#### What is needed
Please state how many lines in the records below contain the word "photo". Give only the number.
*** Opening of Records for this task ***
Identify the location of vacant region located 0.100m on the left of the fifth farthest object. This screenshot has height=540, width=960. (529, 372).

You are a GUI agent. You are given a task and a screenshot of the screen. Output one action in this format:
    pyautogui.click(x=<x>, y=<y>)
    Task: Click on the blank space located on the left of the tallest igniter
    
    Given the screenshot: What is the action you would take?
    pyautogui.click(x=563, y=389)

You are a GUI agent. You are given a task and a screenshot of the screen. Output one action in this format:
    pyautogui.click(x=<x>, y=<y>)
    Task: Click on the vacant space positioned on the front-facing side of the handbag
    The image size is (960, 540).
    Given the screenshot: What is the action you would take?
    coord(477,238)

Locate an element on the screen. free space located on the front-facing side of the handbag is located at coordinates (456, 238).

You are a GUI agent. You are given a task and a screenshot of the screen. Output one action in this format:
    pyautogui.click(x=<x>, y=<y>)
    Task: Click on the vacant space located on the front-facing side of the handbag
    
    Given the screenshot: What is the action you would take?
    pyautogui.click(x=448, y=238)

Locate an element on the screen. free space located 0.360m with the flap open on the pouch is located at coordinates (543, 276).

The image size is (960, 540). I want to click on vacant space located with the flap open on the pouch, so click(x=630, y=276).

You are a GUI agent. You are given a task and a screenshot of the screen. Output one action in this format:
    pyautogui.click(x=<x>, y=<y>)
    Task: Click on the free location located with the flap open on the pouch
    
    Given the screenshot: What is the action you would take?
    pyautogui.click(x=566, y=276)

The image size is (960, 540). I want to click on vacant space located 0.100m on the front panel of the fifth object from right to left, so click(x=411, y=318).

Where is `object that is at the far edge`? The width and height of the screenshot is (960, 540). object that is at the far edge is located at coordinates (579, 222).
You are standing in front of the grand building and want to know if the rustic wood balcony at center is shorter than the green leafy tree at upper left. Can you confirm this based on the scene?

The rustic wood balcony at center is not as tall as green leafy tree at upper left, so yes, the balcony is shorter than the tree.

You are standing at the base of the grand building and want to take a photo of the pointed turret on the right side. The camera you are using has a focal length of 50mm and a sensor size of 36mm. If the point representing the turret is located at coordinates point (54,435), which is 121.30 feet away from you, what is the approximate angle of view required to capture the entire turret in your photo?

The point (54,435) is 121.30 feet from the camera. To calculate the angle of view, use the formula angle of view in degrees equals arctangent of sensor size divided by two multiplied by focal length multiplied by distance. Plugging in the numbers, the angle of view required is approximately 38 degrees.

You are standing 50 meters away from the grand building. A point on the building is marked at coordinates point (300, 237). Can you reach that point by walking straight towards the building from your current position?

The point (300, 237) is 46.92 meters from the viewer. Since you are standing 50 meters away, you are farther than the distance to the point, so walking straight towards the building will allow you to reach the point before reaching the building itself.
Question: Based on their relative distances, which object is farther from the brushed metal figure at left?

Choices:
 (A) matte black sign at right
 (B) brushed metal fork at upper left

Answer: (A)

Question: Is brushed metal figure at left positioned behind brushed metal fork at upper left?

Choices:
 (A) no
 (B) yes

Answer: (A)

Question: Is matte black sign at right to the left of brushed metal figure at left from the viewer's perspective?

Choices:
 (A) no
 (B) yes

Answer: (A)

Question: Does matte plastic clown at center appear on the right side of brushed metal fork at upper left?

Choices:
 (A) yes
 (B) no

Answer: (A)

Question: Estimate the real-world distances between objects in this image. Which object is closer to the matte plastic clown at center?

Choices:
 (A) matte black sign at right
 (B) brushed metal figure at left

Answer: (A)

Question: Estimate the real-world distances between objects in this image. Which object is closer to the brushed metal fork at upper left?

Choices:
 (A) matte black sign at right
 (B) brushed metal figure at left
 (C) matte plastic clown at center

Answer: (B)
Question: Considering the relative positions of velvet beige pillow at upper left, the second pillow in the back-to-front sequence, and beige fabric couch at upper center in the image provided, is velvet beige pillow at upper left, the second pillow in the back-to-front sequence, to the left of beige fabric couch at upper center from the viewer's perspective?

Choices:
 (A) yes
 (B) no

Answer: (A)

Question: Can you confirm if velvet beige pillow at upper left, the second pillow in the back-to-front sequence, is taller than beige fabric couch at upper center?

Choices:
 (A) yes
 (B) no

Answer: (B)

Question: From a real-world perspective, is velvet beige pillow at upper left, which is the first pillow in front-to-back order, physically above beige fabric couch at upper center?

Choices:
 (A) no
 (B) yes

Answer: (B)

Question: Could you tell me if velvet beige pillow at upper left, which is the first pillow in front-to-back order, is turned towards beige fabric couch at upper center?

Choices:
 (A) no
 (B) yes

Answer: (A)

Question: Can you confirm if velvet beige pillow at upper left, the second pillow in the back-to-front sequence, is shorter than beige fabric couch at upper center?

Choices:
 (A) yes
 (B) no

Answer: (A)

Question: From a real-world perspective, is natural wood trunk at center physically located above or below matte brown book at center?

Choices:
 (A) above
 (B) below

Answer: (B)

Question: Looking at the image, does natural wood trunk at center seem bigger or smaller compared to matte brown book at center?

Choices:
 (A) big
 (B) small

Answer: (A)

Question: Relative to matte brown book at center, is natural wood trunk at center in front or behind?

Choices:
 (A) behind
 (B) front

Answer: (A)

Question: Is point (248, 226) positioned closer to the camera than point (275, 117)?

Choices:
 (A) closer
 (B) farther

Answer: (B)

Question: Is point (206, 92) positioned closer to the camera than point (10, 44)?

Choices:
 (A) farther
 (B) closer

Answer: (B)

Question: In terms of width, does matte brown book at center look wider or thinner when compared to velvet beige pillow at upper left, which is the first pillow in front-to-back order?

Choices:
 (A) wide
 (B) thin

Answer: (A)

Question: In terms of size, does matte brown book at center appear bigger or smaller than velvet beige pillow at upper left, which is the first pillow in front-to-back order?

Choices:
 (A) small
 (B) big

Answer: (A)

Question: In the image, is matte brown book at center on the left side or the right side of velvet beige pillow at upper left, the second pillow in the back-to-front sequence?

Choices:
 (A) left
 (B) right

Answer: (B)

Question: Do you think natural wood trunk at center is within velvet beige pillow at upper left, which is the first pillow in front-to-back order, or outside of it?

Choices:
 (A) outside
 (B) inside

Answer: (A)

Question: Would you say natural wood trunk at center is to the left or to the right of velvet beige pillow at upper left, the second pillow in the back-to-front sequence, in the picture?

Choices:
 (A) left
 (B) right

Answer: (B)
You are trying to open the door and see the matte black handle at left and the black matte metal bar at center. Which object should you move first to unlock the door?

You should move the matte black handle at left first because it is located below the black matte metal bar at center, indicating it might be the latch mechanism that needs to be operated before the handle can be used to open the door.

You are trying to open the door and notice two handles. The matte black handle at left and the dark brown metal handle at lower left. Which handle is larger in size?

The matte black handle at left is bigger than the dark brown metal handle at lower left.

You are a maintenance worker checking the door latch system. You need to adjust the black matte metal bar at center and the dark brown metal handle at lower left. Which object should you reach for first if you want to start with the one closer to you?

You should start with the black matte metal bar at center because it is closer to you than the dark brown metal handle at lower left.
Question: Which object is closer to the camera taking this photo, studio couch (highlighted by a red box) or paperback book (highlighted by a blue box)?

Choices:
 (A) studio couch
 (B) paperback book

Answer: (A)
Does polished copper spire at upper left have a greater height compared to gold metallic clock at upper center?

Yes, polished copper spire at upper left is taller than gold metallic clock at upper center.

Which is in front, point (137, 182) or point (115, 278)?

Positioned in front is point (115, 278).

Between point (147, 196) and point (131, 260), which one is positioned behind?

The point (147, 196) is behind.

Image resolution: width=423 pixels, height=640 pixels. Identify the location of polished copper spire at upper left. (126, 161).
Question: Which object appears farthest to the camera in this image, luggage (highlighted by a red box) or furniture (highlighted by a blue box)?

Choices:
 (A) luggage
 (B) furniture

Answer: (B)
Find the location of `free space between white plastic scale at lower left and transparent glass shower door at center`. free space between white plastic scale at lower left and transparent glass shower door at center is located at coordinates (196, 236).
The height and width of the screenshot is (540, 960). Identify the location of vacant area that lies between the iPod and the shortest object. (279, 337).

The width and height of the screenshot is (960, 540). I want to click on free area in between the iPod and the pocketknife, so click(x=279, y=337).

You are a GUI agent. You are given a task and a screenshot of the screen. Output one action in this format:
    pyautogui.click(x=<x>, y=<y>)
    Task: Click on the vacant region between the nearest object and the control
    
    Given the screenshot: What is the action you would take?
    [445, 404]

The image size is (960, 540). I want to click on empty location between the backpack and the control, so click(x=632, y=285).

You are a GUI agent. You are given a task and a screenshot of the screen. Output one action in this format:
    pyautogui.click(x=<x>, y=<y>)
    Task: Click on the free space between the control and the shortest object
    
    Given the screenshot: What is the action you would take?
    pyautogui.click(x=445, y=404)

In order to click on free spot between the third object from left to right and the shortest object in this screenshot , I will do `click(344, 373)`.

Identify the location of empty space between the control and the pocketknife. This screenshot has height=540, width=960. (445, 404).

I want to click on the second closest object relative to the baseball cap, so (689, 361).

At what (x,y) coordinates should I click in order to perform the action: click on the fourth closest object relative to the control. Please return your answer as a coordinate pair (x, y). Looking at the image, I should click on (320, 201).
*** Close of Records for this task ***
#### Answer space
2